[WHAT THIS TASK INVOLVES] From the line with "(351, 426) = (926, 321): grey" onward, reproduce each line of the entries exactly, ending at the last one, and add nothing.

Records drawn from a dataset:
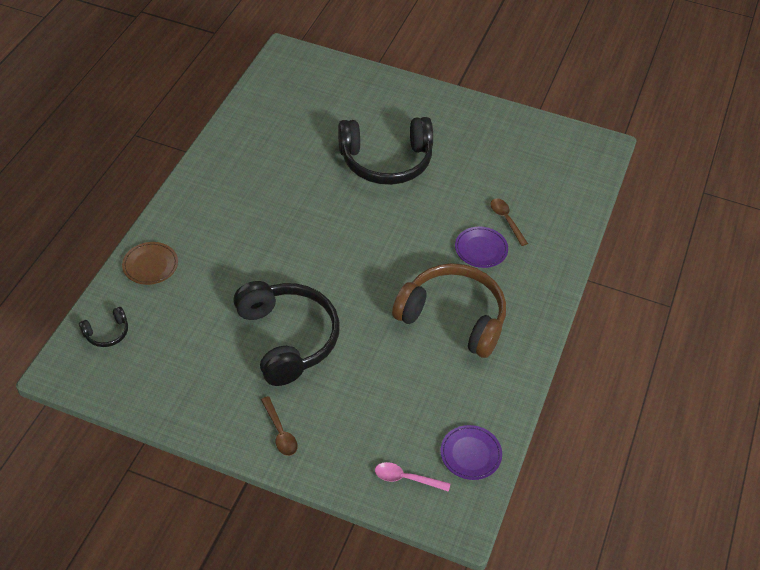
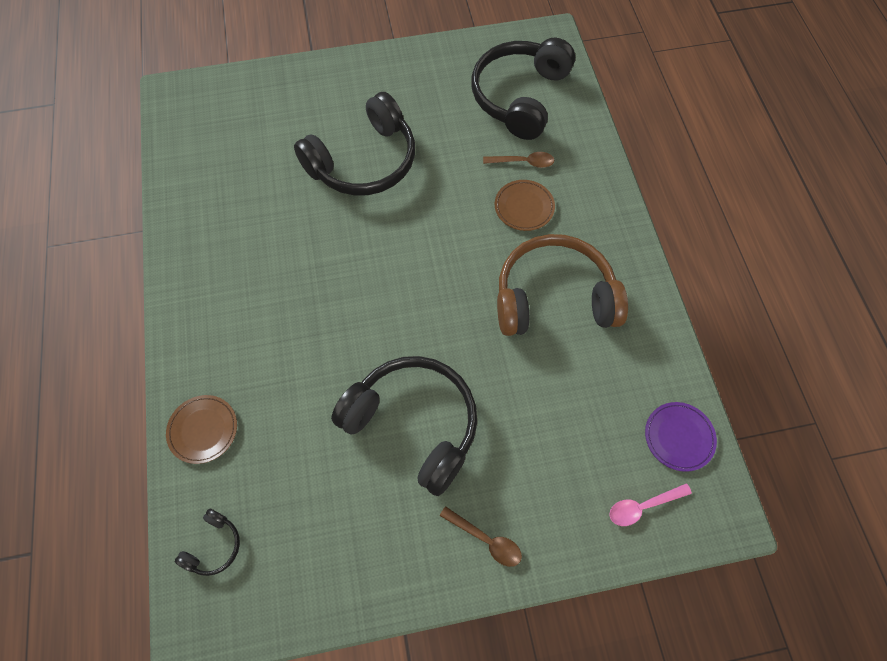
camera: 30 degrees left, 15 degrees up
(481, 249) = (524, 207): purple plate -> brown plate
(506, 220) = (523, 162): brown spoon -> brown spoon turned 150 degrees clockwise
(541, 175) = (520, 97): none -> black headphones

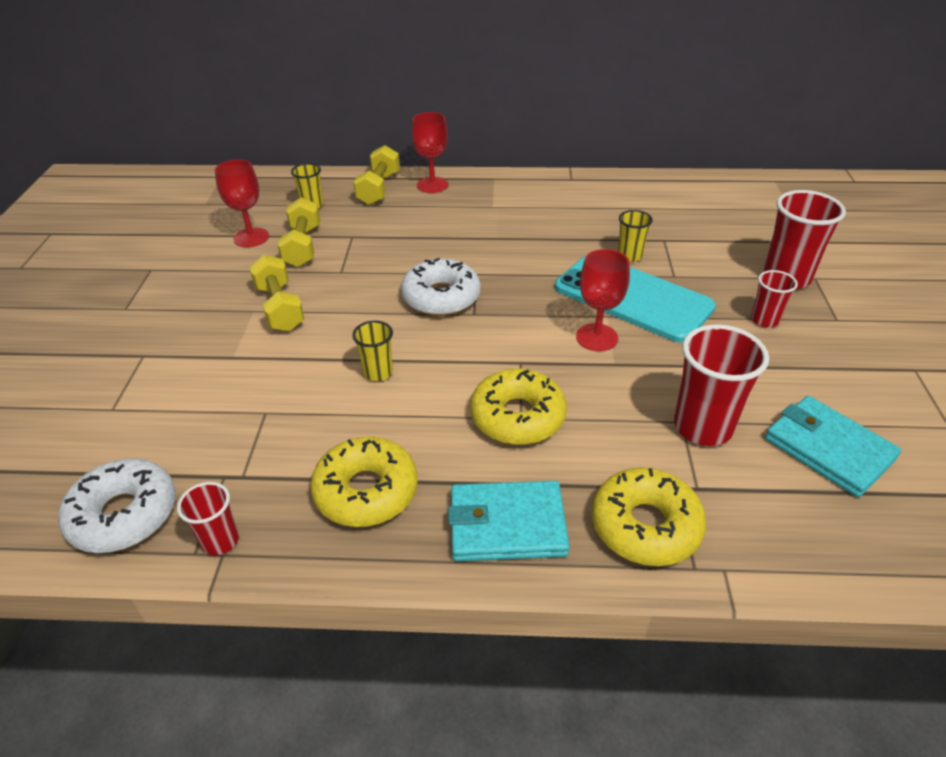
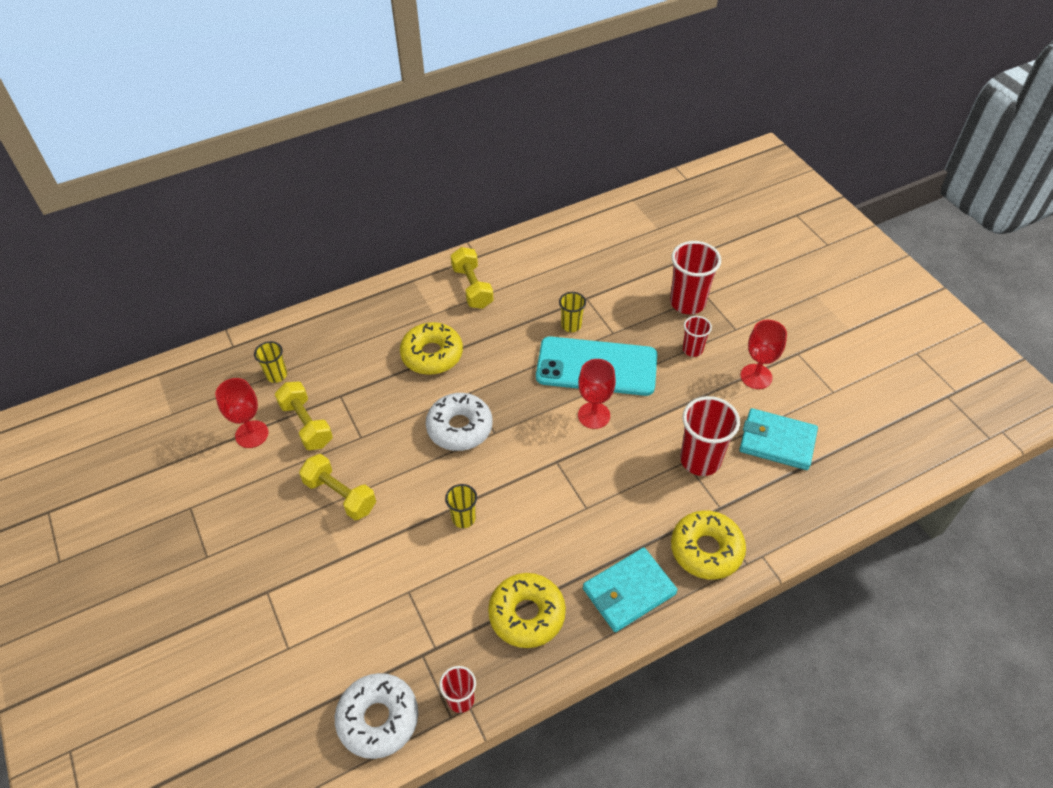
camera: 30 degrees left, 10 degrees up
(379, 189) = (321, 331): yellow dumbbell -> yellow dumbbell (472, 287)
(432, 185) = (366, 308): red goblet -> red goblet (756, 376)
(517, 417) = (584, 508): yellow donut -> yellow donut (432, 355)

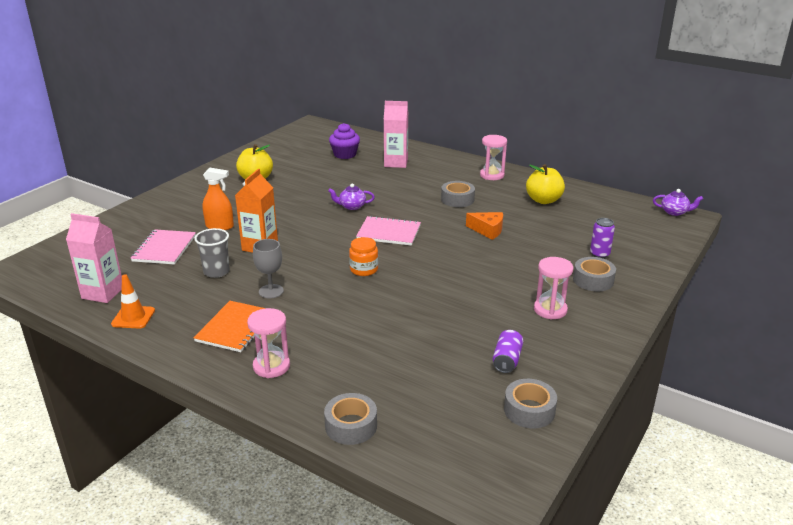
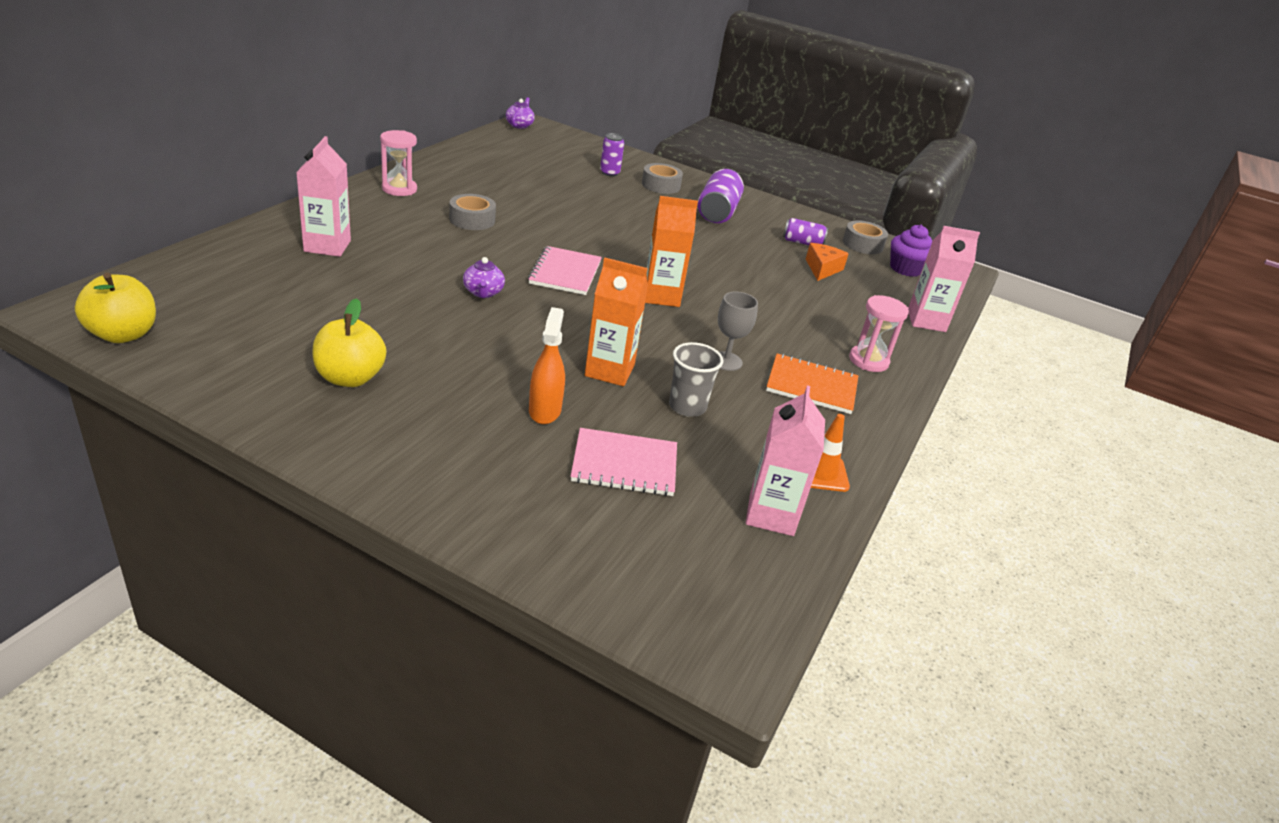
camera: 100 degrees left, 5 degrees up
(345, 154) = (268, 285): purple cupcake -> purple cupcake (905, 269)
(351, 426) = (926, 321): grey tape -> pink carton
(364, 269) = (661, 296): orange jar -> orange carton
(488, 230) = (559, 215): orange cheese -> orange cheese (822, 269)
(543, 200) = (482, 174): yellow apple -> yellow apple (123, 334)
(550, 310) = (717, 212): pink hourglass -> purple can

[SOLUTION BELOW]
(351, 426) = (926, 321): grey tape -> pink carton
(364, 269) = (661, 296): orange jar -> orange carton
(488, 230) = (559, 215): orange cheese -> orange cheese (822, 269)
(543, 200) = (482, 174): yellow apple -> yellow apple (123, 334)
(550, 310) = (717, 212): pink hourglass -> purple can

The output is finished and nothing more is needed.